### TASK BRIEF
Please output every line of the material as it stands, without the pictures.

### GIVEN INFORMATION
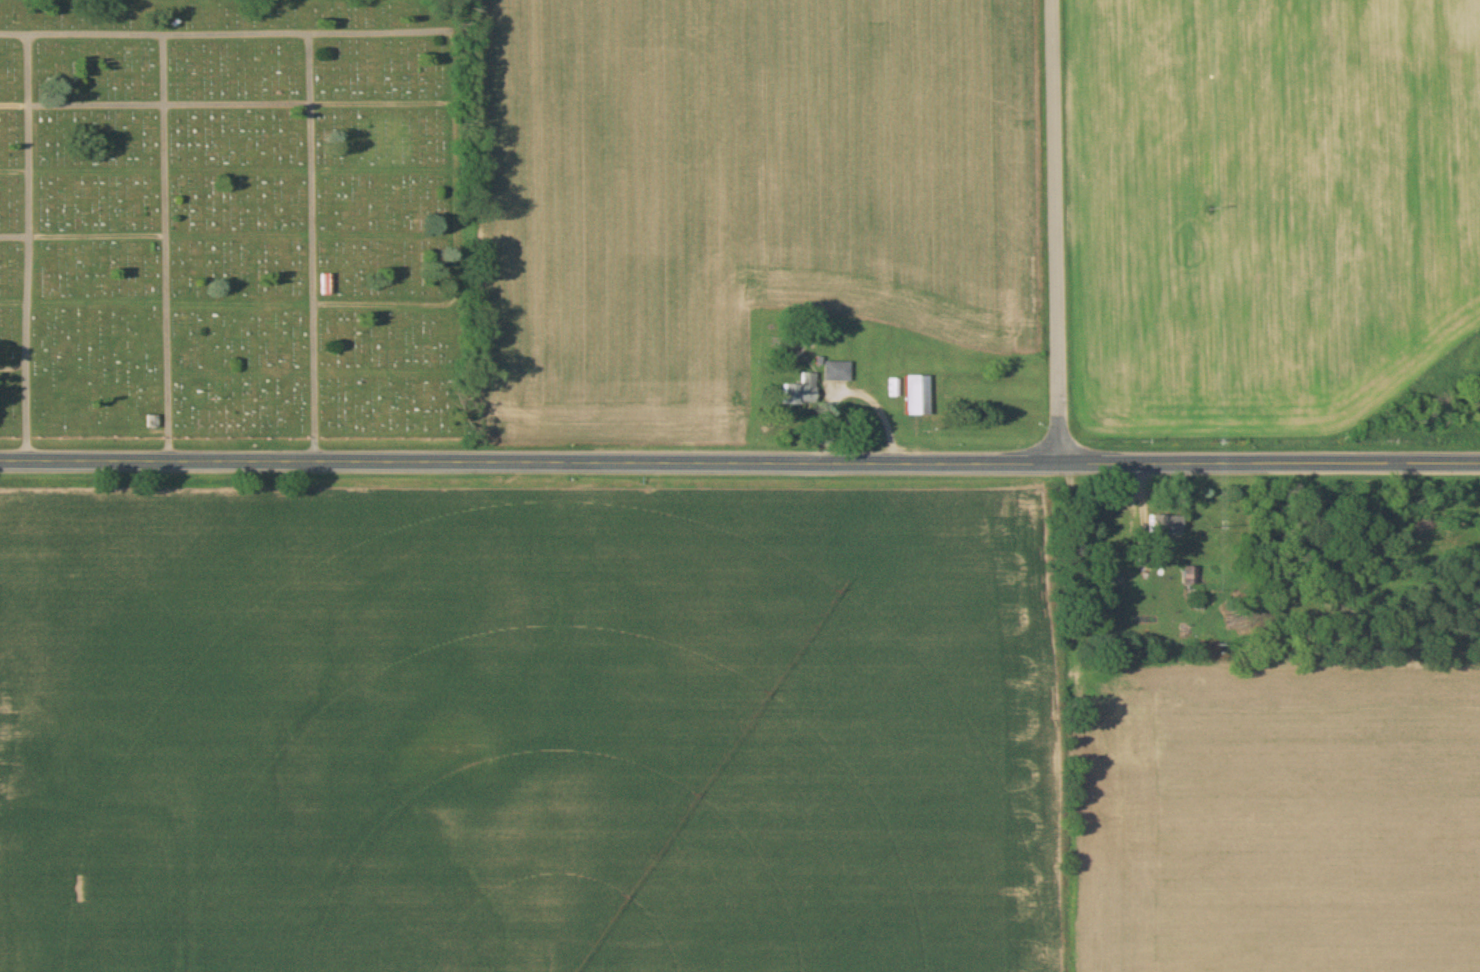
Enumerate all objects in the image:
park: (234, 220)
road: (1057, 232)
building: (325, 285)
building: (836, 371)
building: (801, 390)
building: (916, 395)
road: (739, 463)
building: (1161, 524)

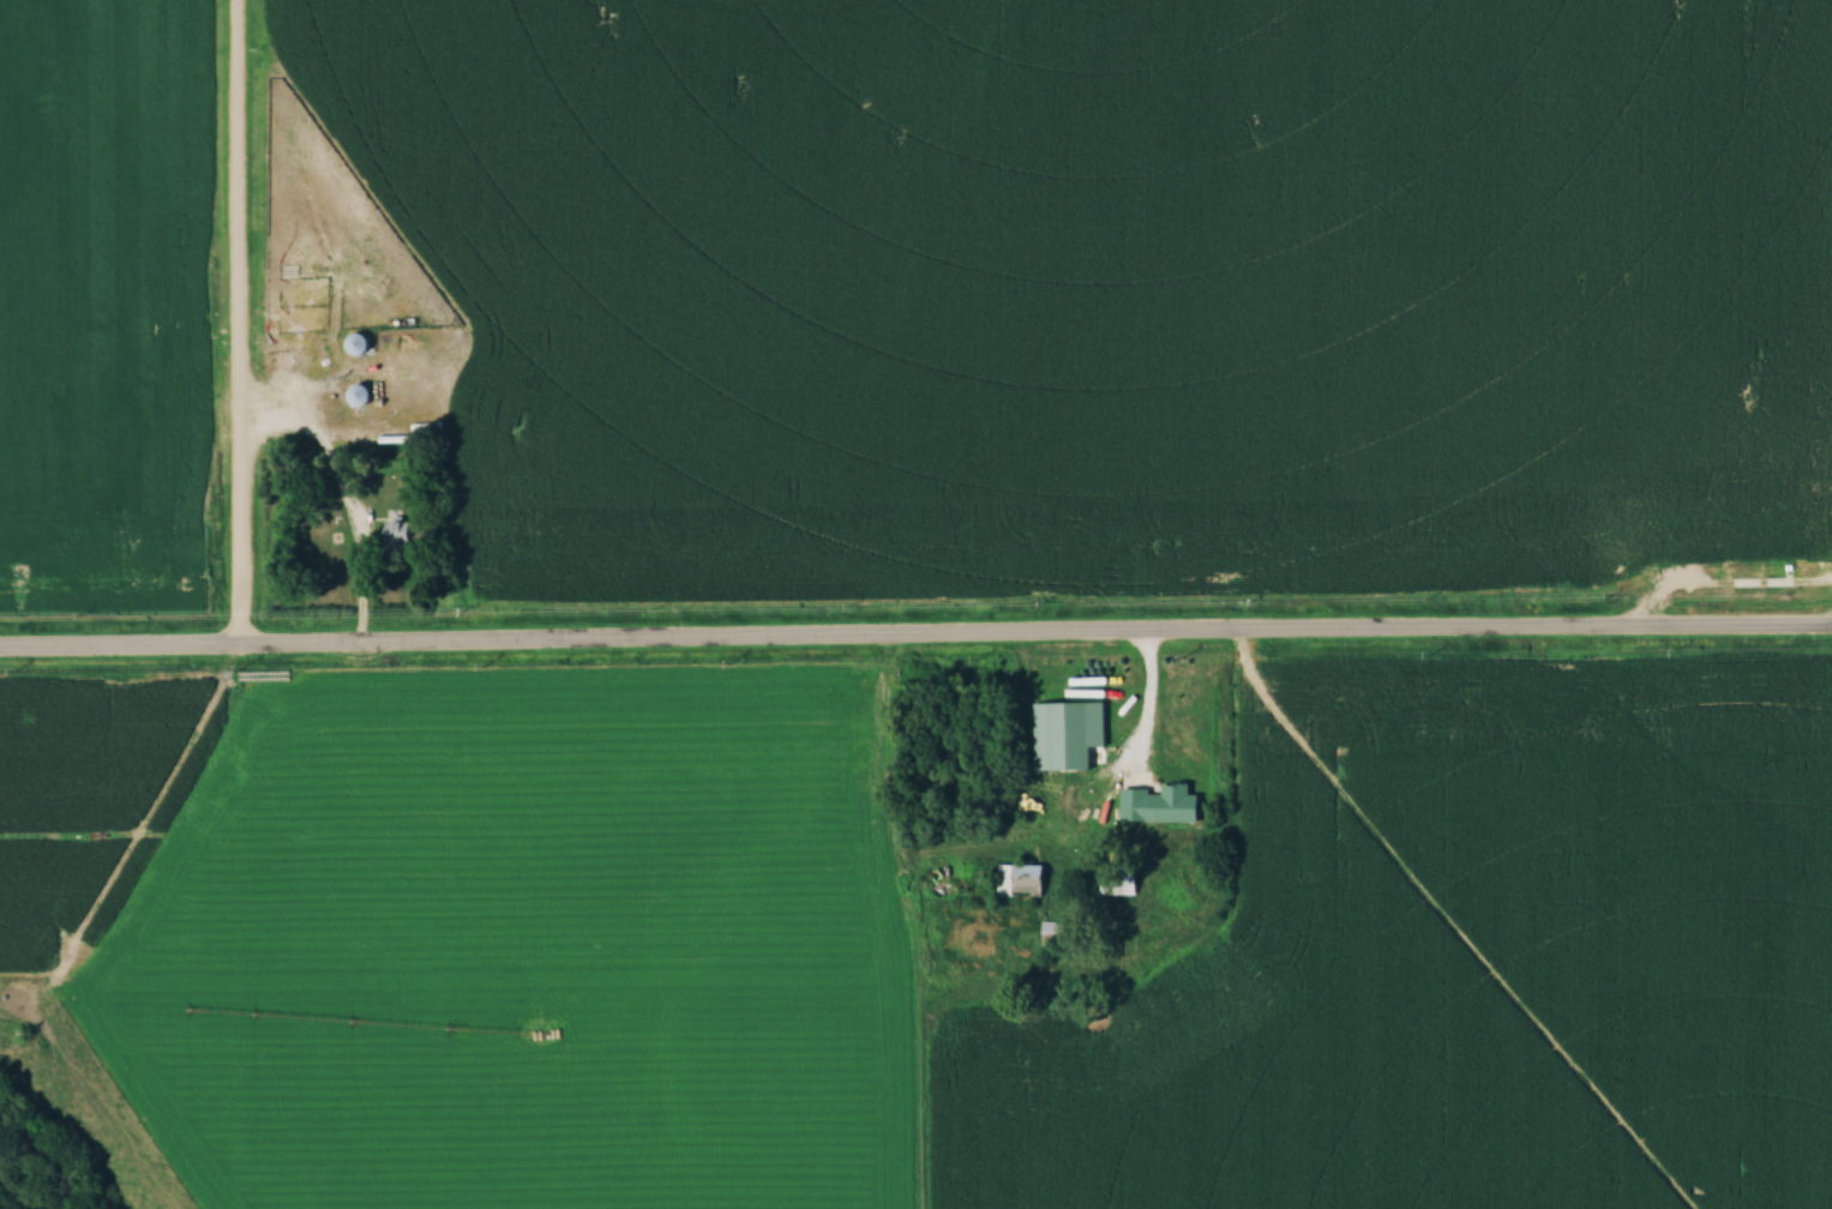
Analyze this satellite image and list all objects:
road: (243, 326)
building: (355, 343)
building: (275, 345)
building: (391, 391)
building: (356, 394)
building: (395, 531)
road: (361, 582)
road: (916, 642)
road: (1157, 729)
building: (1157, 804)
building: (1115, 878)
building: (1017, 879)
building: (1051, 931)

### SOLUTION
Enumerate all objects in the image:
park: (234, 220)
road: (1057, 232)
building: (325, 285)
building: (836, 371)
building: (801, 390)
building: (916, 395)
road: (739, 463)
building: (1161, 524)

Analyze this satellite image and list all objects:
road: (243, 326)
building: (355, 343)
building: (275, 345)
building: (391, 391)
building: (356, 394)
building: (395, 531)
road: (361, 582)
road: (916, 642)
road: (1157, 729)
building: (1157, 804)
building: (1115, 878)
building: (1017, 879)
building: (1051, 931)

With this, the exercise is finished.